··· RECORDS FOR THE EXERCISE ···
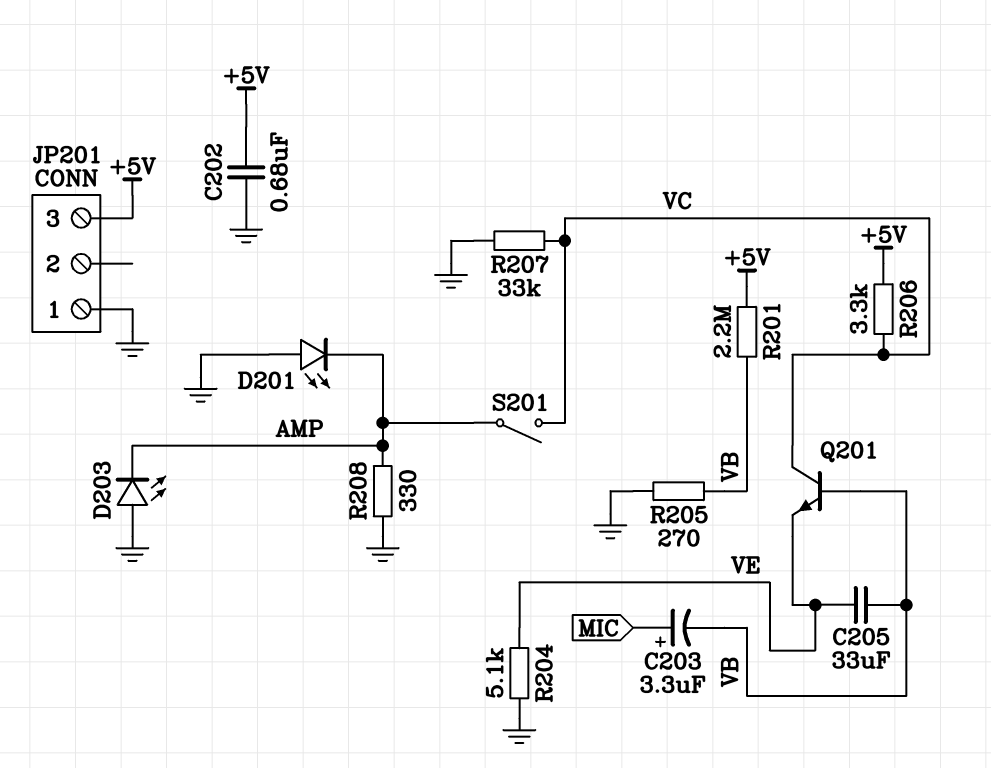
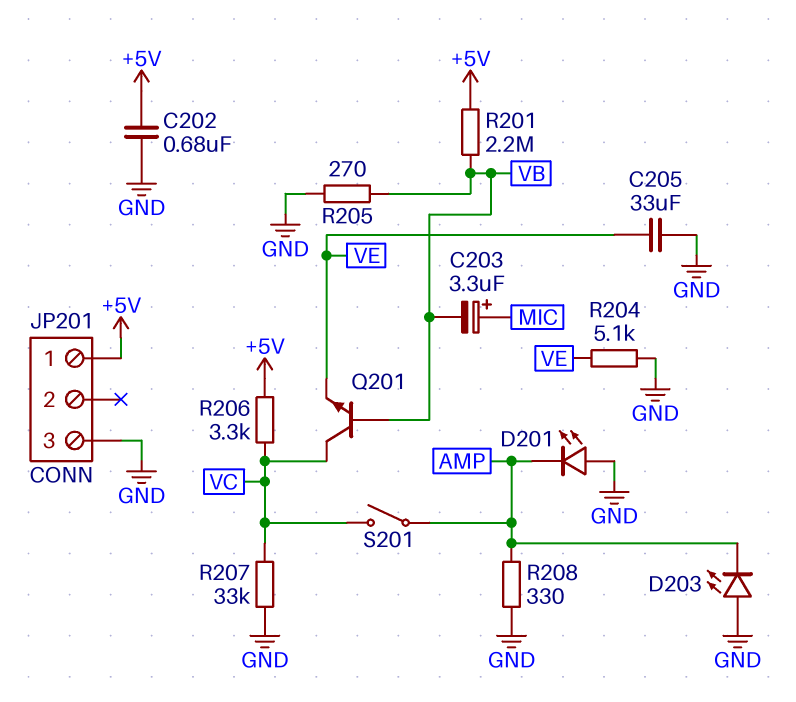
C205: 33uF (VB, VE) -> 33uF (GND, VE)
JP201 pin 1: GND -> +5V
JP201 pin 3: +5V -> GND

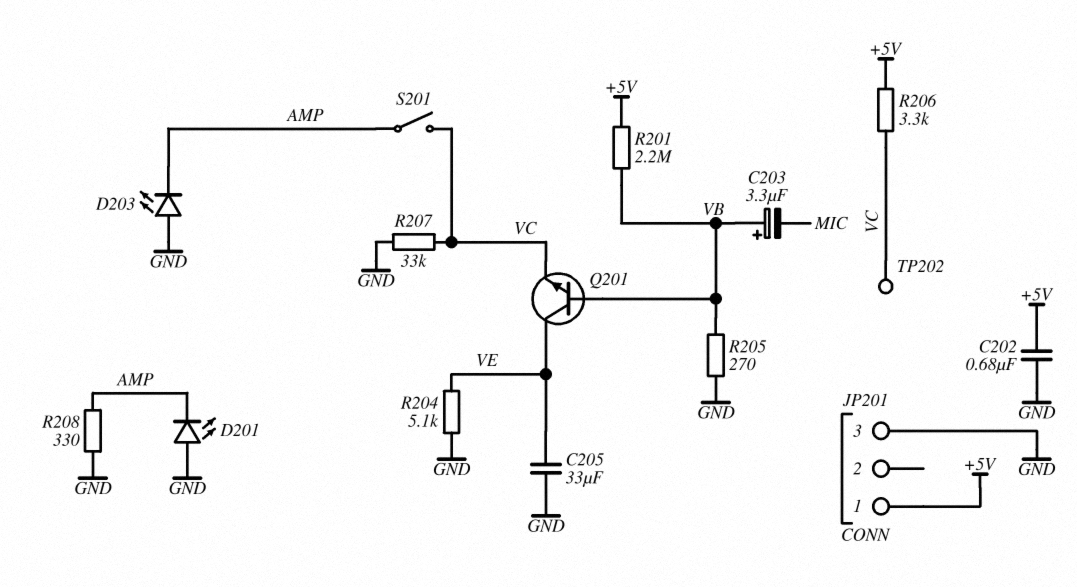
C203: 3.3uF (plus MIC, minus VB) -> 3.3uF (plus VB, minus MIC)
Q201: NPN (B VB, C VC, E VE) -> NPN (B VB, C VE, E VC)
TP202: none -> test point (VC)

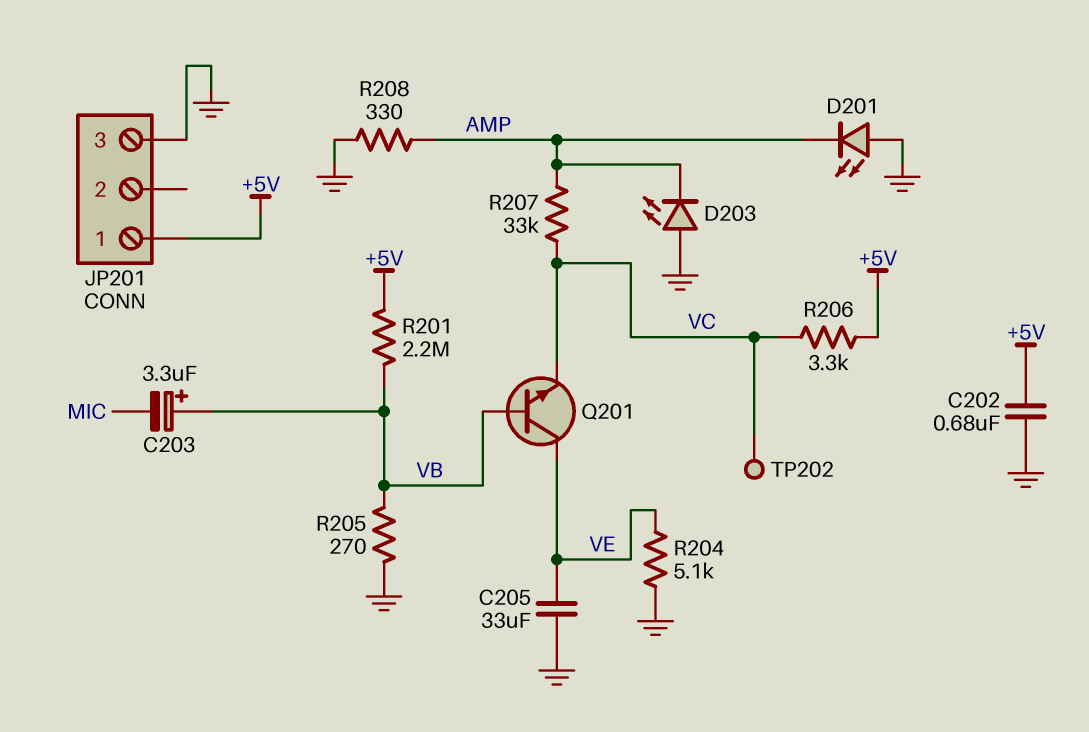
R207: 33k (GND, VC) -> 33k (AMP, VC)
S201: switch (AMP, VC) -> none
···
--- YOUR ASSIGNMENT ---
Using the records above, pull out each line where the word "none" occurs.

--- SOLUTION TO THE EXERCISE ---
TP202: none -> test point (VC)
S201: switch (AMP, VC) -> none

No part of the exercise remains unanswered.